EXERCISE BRIEF :: Restate all of the entries exactly, dropping any pictures they hold.

INFORMATION SHOWN ::
· · · ·
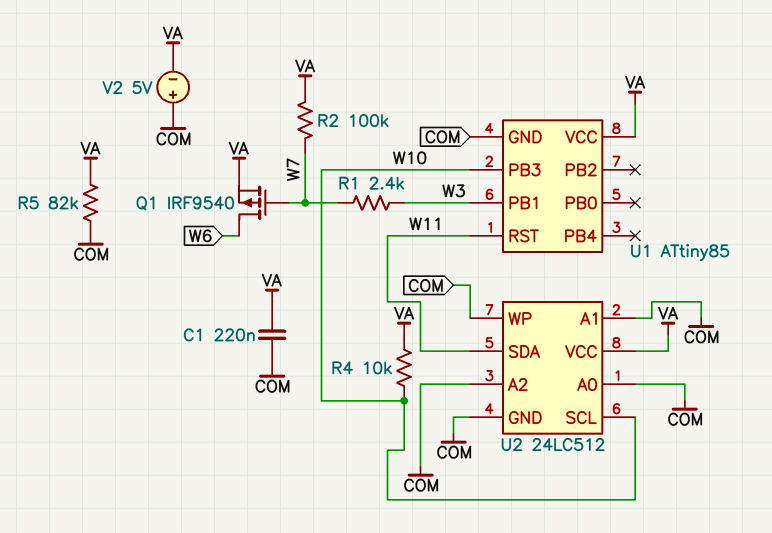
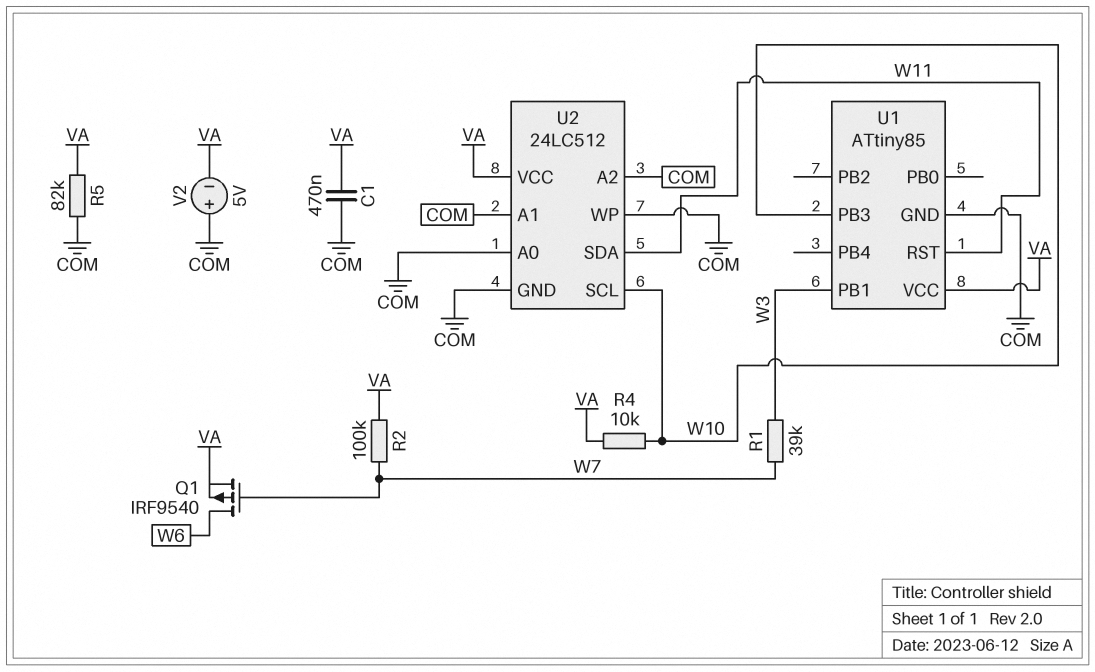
C1: 220nF (COM, VA) -> 470nF (COM, VA)
R1: 2.4k (W3, W7) -> 39k (W3, W7)

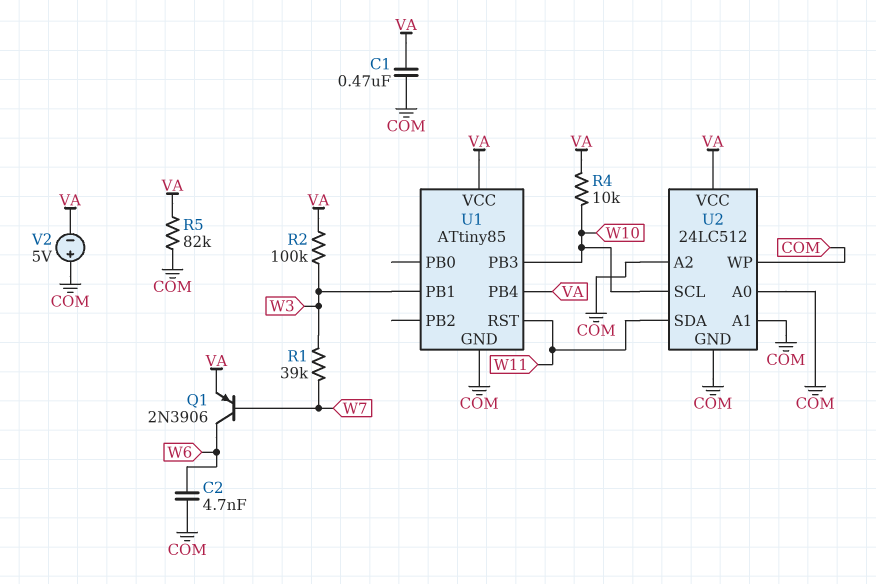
C2: none -> 4.7nF (COM, W6)
Q1: PMOS IRF9540 (G W7, D W6, S VA) -> PNP 2N3906 (B W7, C W6, E VA)
R2: 100k (VA, W7) -> 100k (VA, W3)
U1 pin PB4: none -> VA

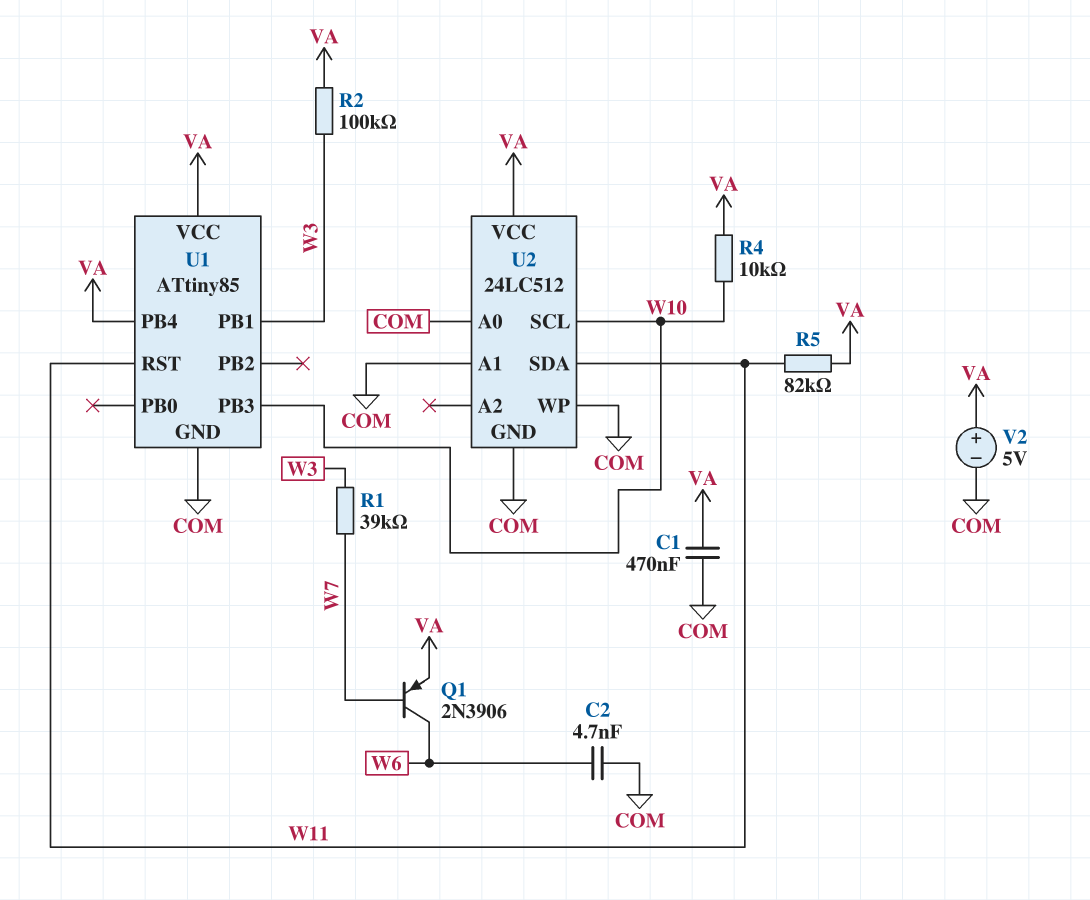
R5: 82k (COM, VA) -> 82k (VA, W11)
U2 pin A2: COM -> none
V2: 5V (plus COM, minus VA) -> 5V (plus VA, minus COM)

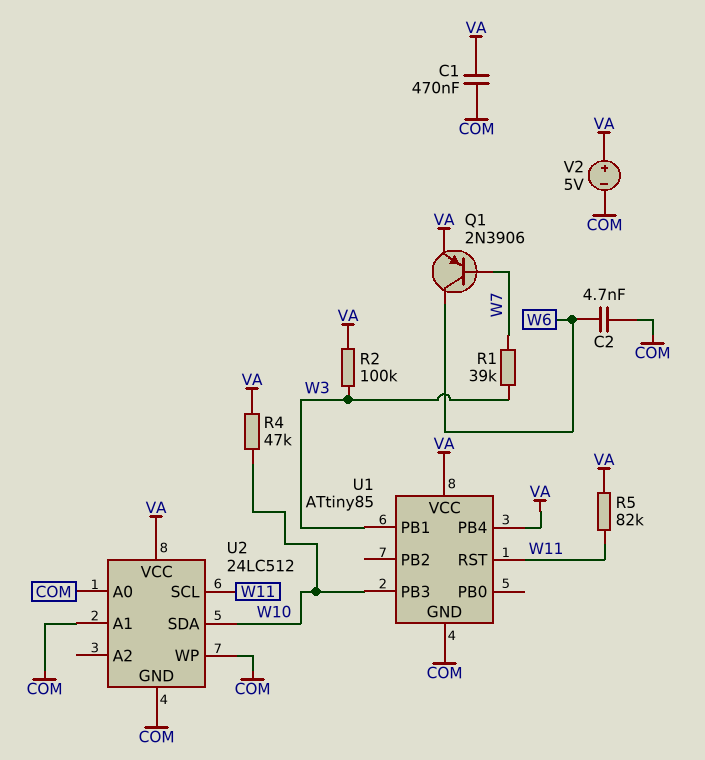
R4: 10k (VA, W10) -> 47k (VA, W10)
U2 pin SCL: W10 -> W11
U2 pin SDA: W11 -> W10

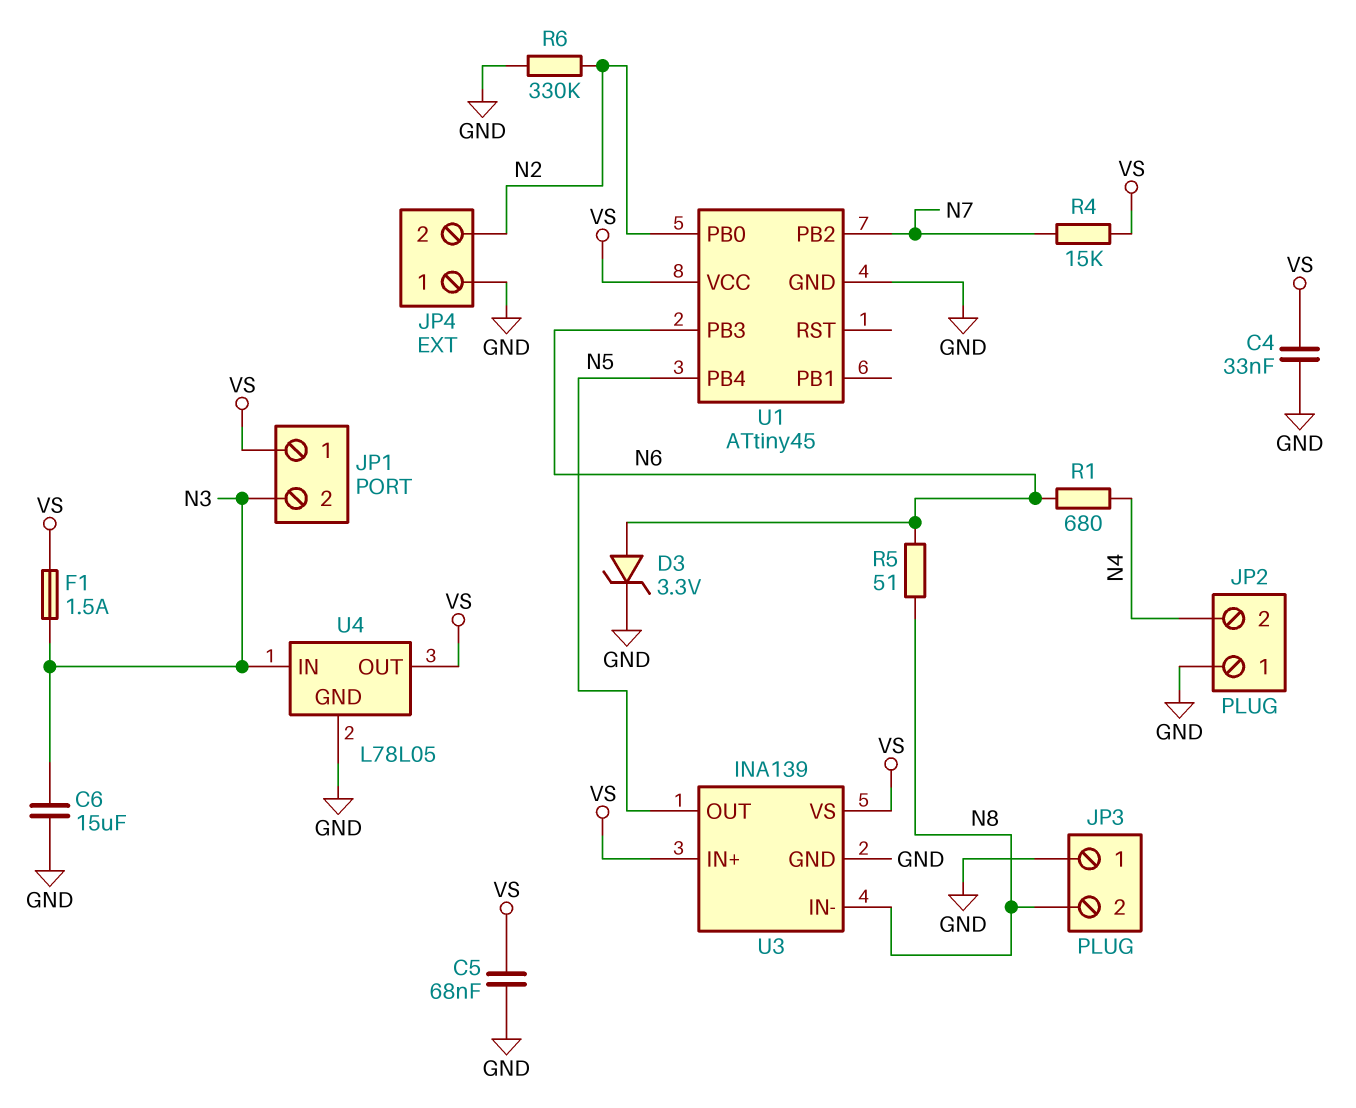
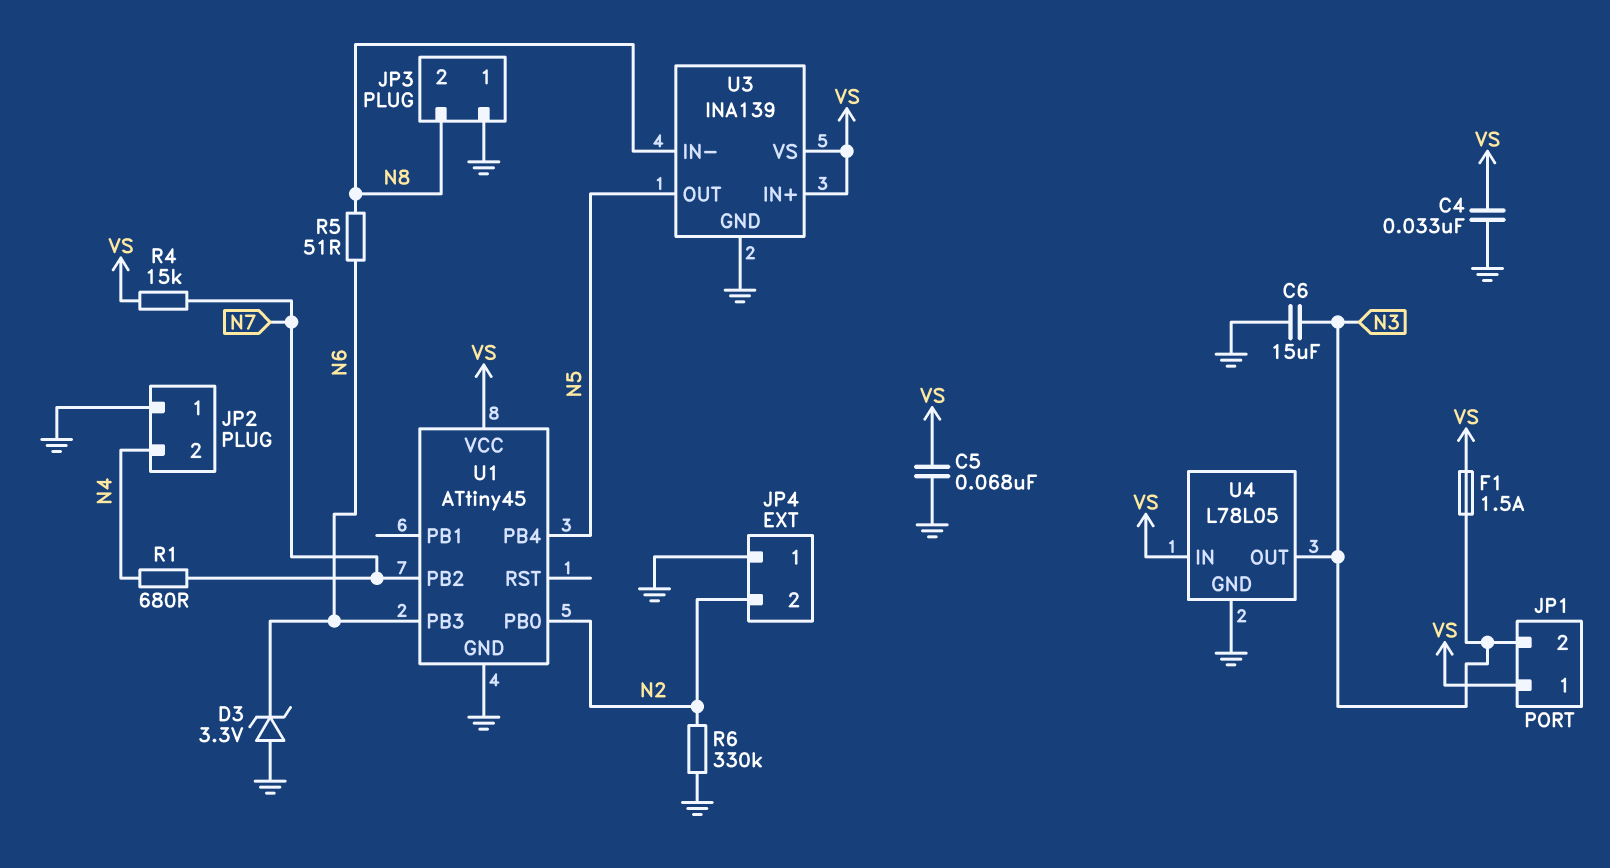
D3: zener 3.3V (A N6, K GND) -> zener 3.3V (A GND, K N6)
R1: 680 (N4, N6) -> 680 (N4, N7)
U4 pin IN: N3 -> VS
U4 pin OUT: VS -> N3

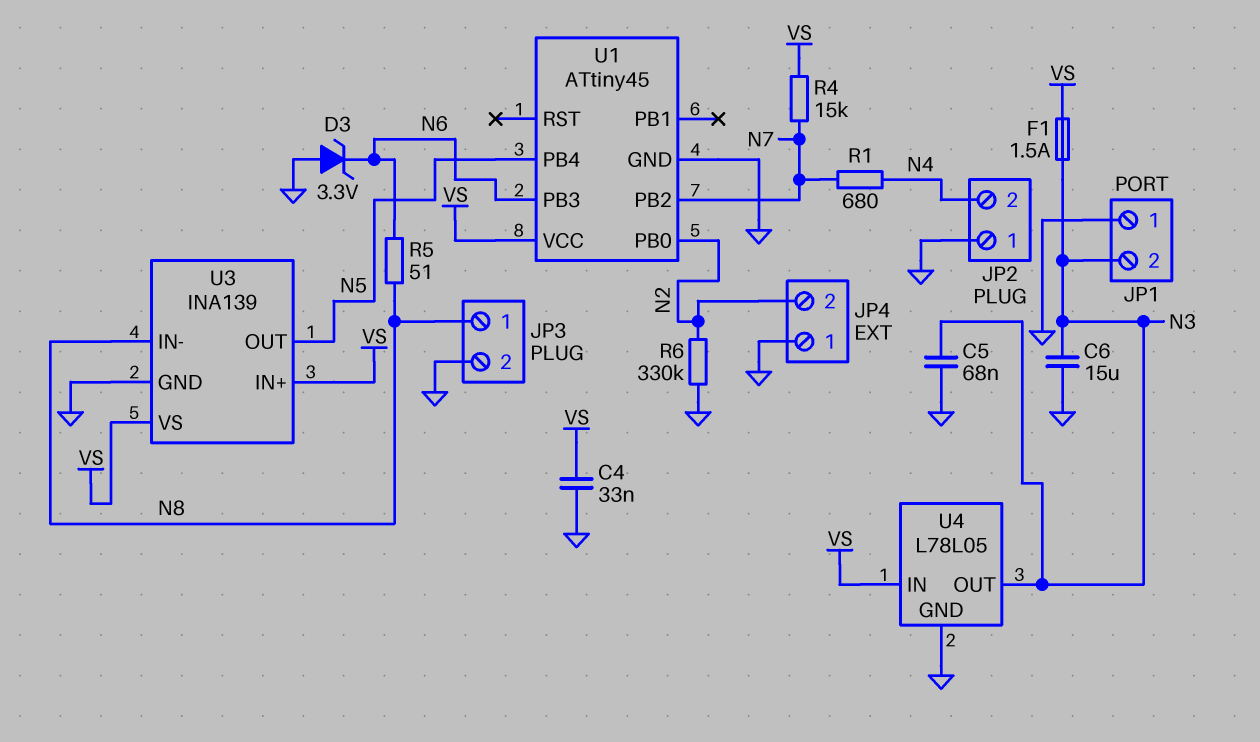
C5: 68nF (GND, VS) -> 68nF (GND, N3)
JP1 pin 1: VS -> GND
JP3 pin 1: GND -> N8
JP3 pin 2: N8 -> GND

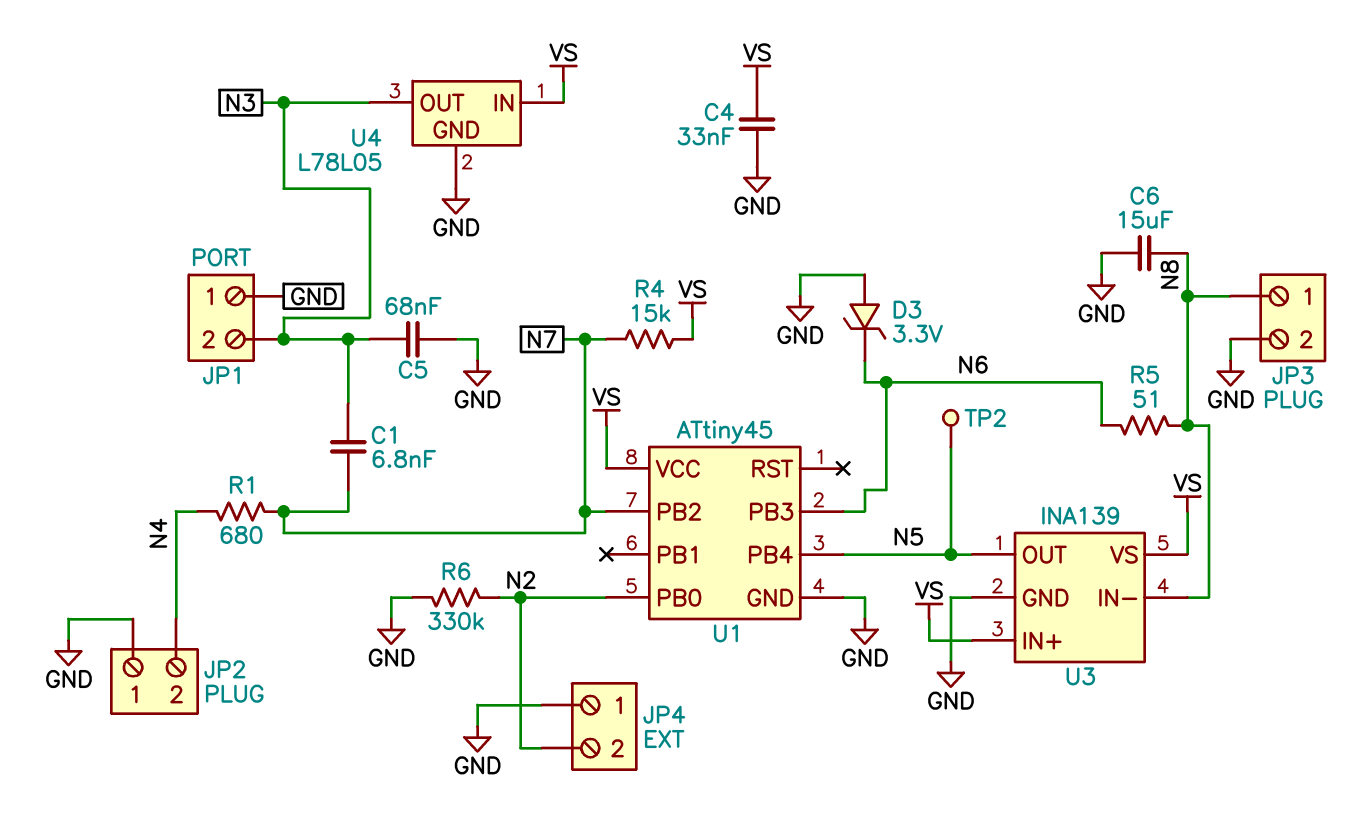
C1: none -> 6.8nF (N3, N7)
C6: 15uF (GND, N3) -> 15uF (GND, N8)
F1: 1.5A (N3, VS) -> none
TP2: none -> test point (N5)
· · · ·
RESULT OF THE EXERCISE ::
C1: 220nF (COM, VA) -> 470nF (COM, VA)
R1: 2.4k (W3, W7) -> 39k (W3, W7)

C2: none -> 4.7nF (COM, W6)
Q1: PMOS IRF9540 (G W7, D W6, S VA) -> PNP 2N3906 (B W7, C W6, E VA)
R2: 100k (VA, W7) -> 100k (VA, W3)
U1 pin PB4: none -> VA

R5: 82k (COM, VA) -> 82k (VA, W11)
U2 pin A2: COM -> none
V2: 5V (plus COM, minus VA) -> 5V (plus VA, minus COM)

R4: 10k (VA, W10) -> 47k (VA, W10)
U2 pin SCL: W10 -> W11
U2 pin SDA: W11 -> W10

D3: zener 3.3V (A N6, K GND) -> zener 3.3V (A GND, K N6)
R1: 680 (N4, N6) -> 680 (N4, N7)
U4 pin IN: N3 -> VS
U4 pin OUT: VS -> N3

C5: 68nF (GND, VS) -> 68nF (GND, N3)
JP1 pin 1: VS -> GND
JP3 pin 1: GND -> N8
JP3 pin 2: N8 -> GND

C1: none -> 6.8nF (N3, N7)
C6: 15uF (GND, N3) -> 15uF (GND, N8)
F1: 1.5A (N3, VS) -> none
TP2: none -> test point (N5)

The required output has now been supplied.